(GIVEN RECORDS Opens)

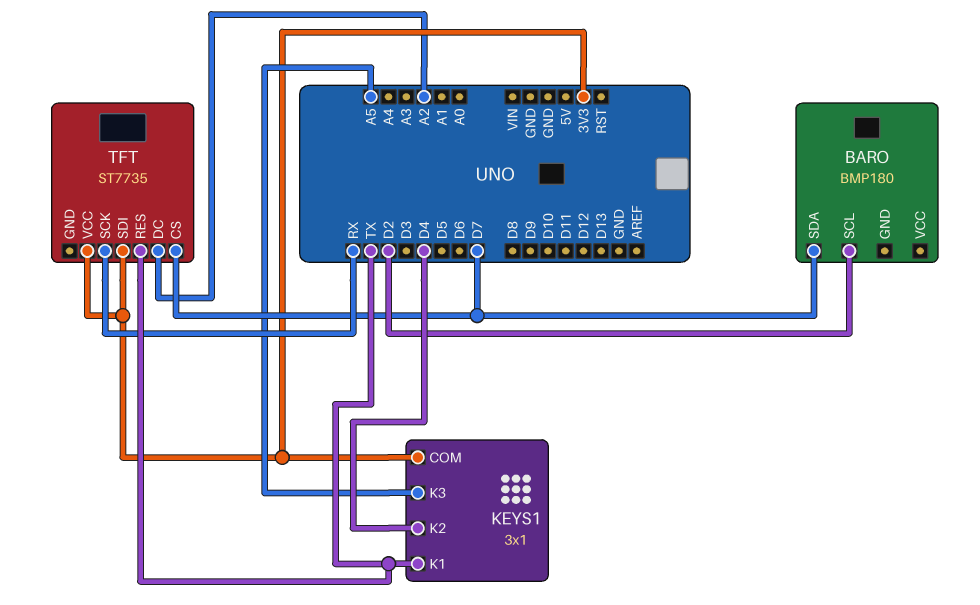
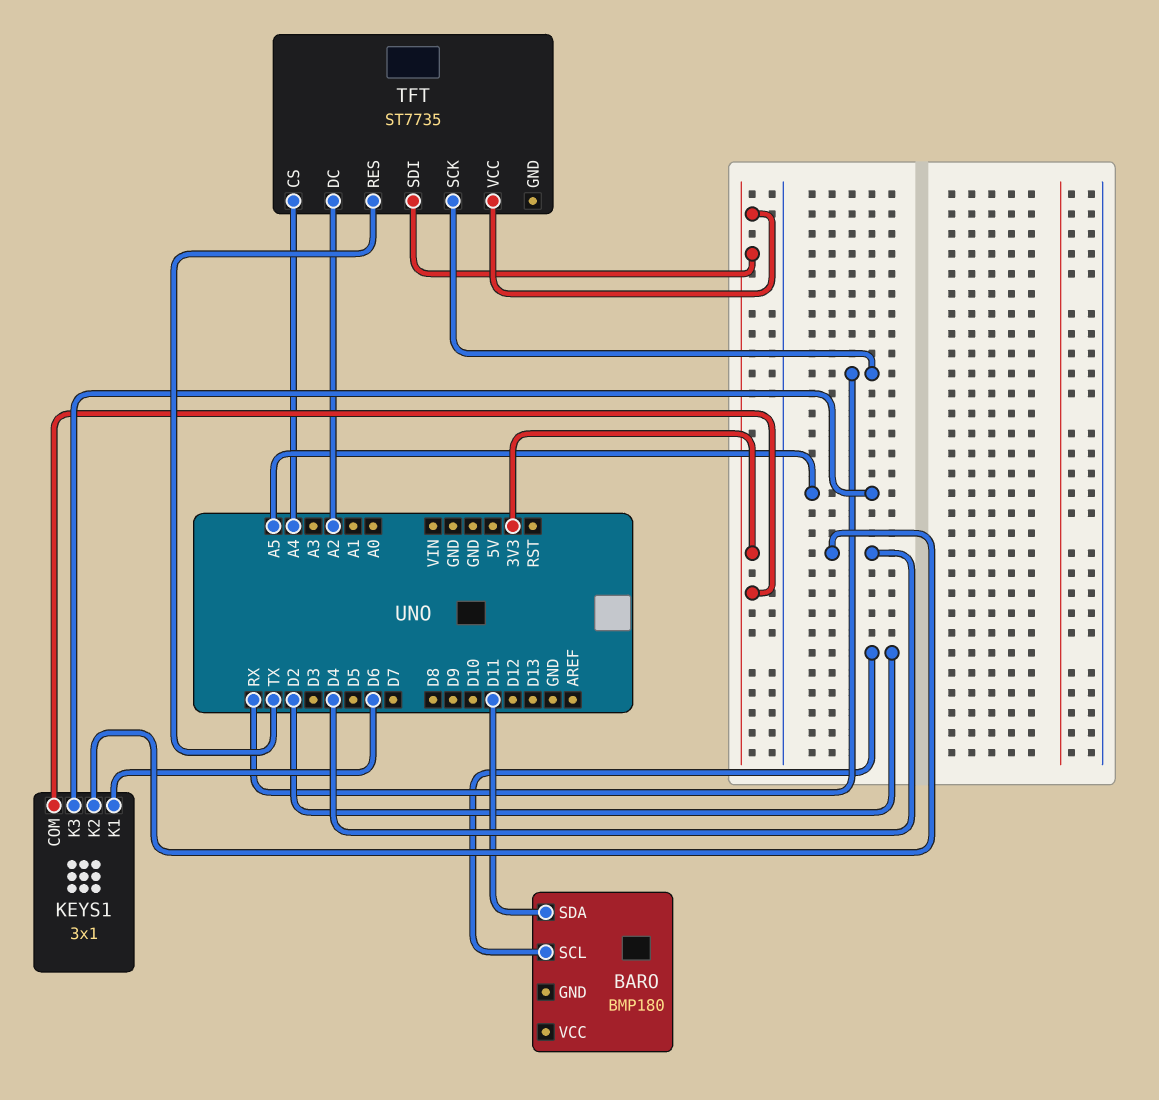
BARO pin SDA: D7 -> D11
KEYS1 pin K1: TX -> D6
TFT pin CS: D7 -> A4

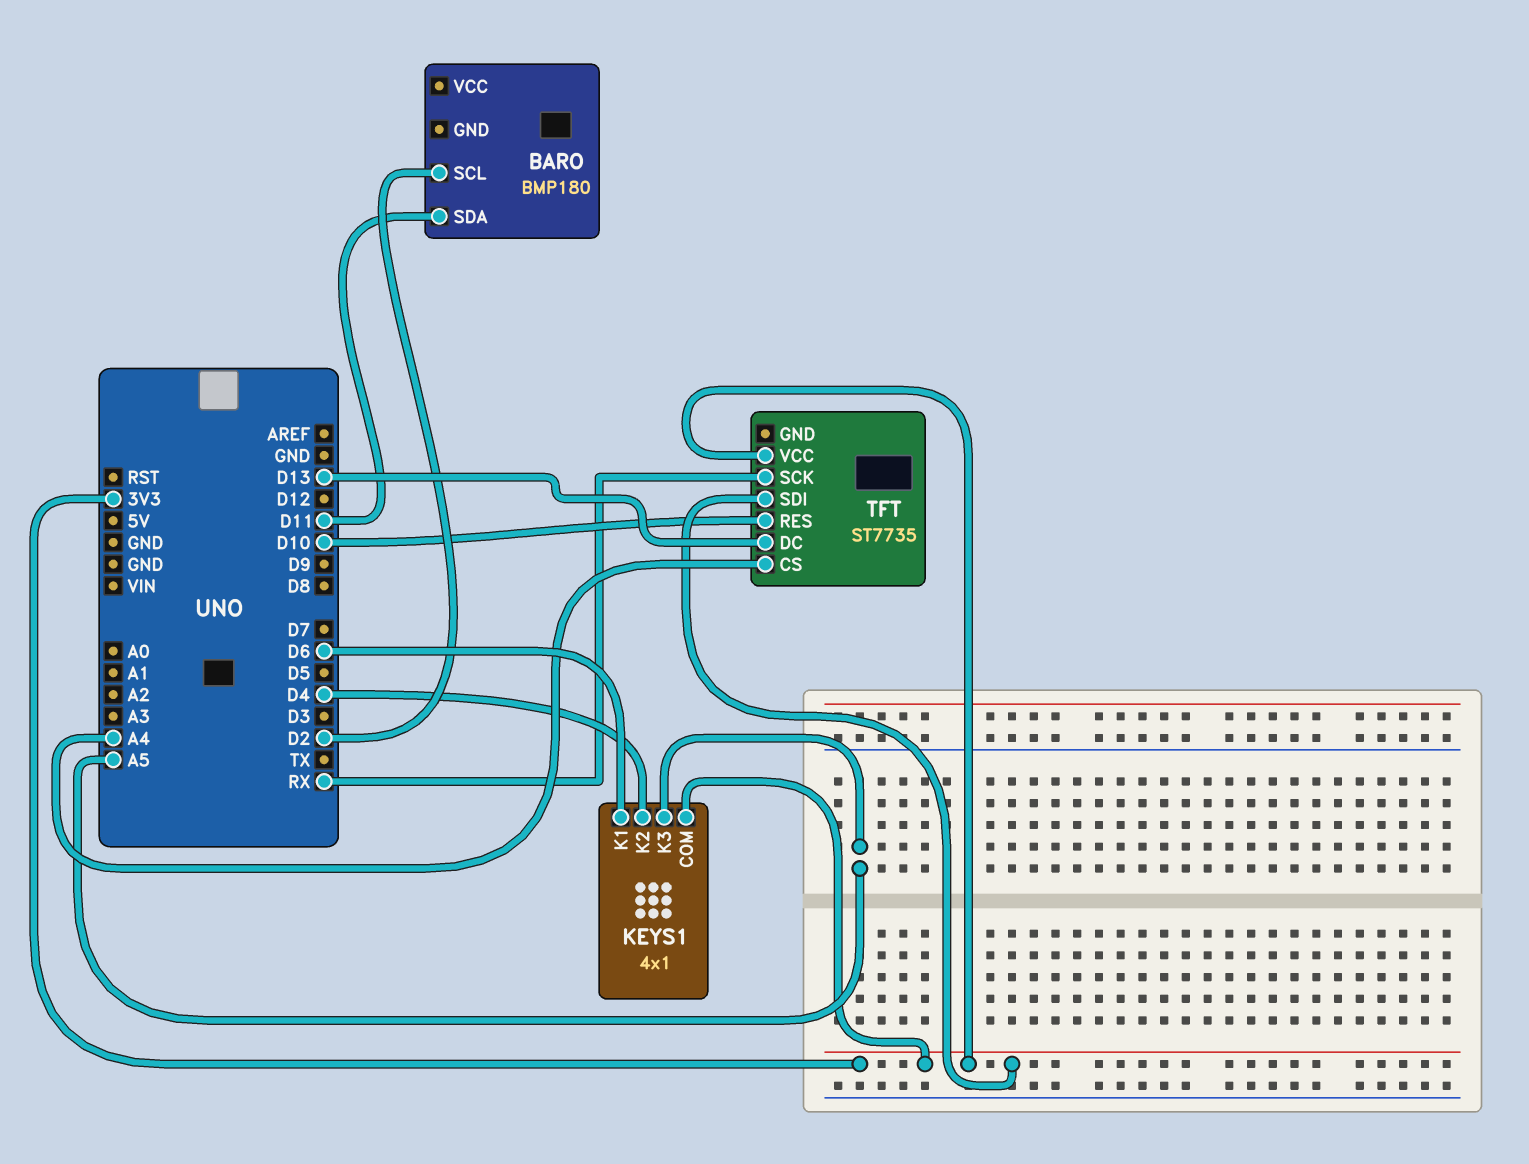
KEYS1: 3x1 -> 4x1
TFT pin DC: A2 -> D13
TFT pin RES: TX -> D10

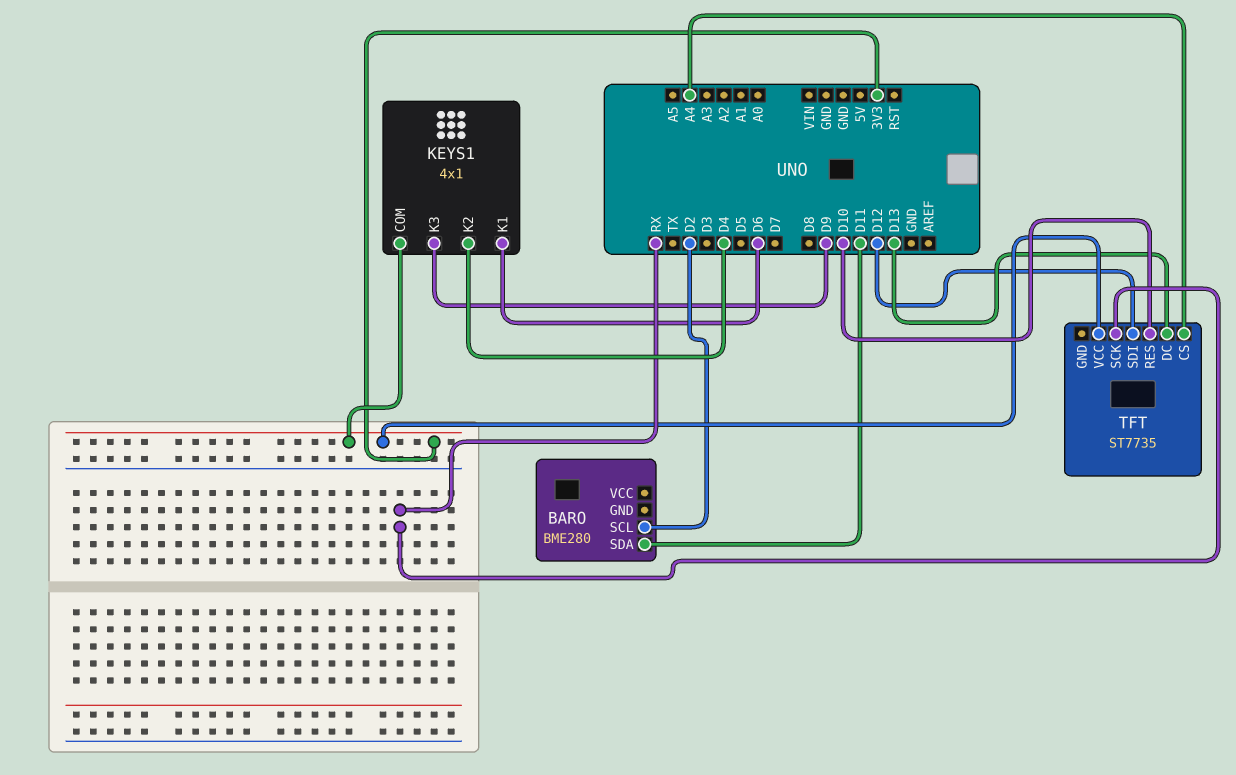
BARO: BMP180 -> BME280
KEYS1 pin K3: A5 -> D9
TFT pin SDI: 3V3 -> D12

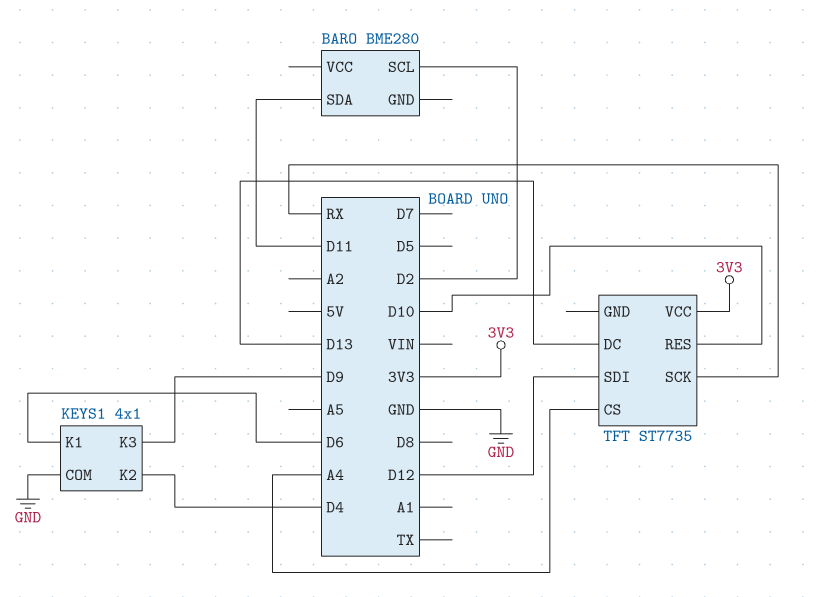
KEYS1 pin COM: 3V3 -> GND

(GIVEN RECORDS Closes)

**BRIEF**
Verbatim copy without images: write the records above out in full.

**TASK OUTPUT**
BARO pin SDA: D7 -> D11
KEYS1 pin K1: TX -> D6
TFT pin CS: D7 -> A4

KEYS1: 3x1 -> 4x1
TFT pin DC: A2 -> D13
TFT pin RES: TX -> D10

BARO: BMP180 -> BME280
KEYS1 pin K3: A5 -> D9
TFT pin SDI: 3V3 -> D12

KEYS1 pin COM: 3V3 -> GND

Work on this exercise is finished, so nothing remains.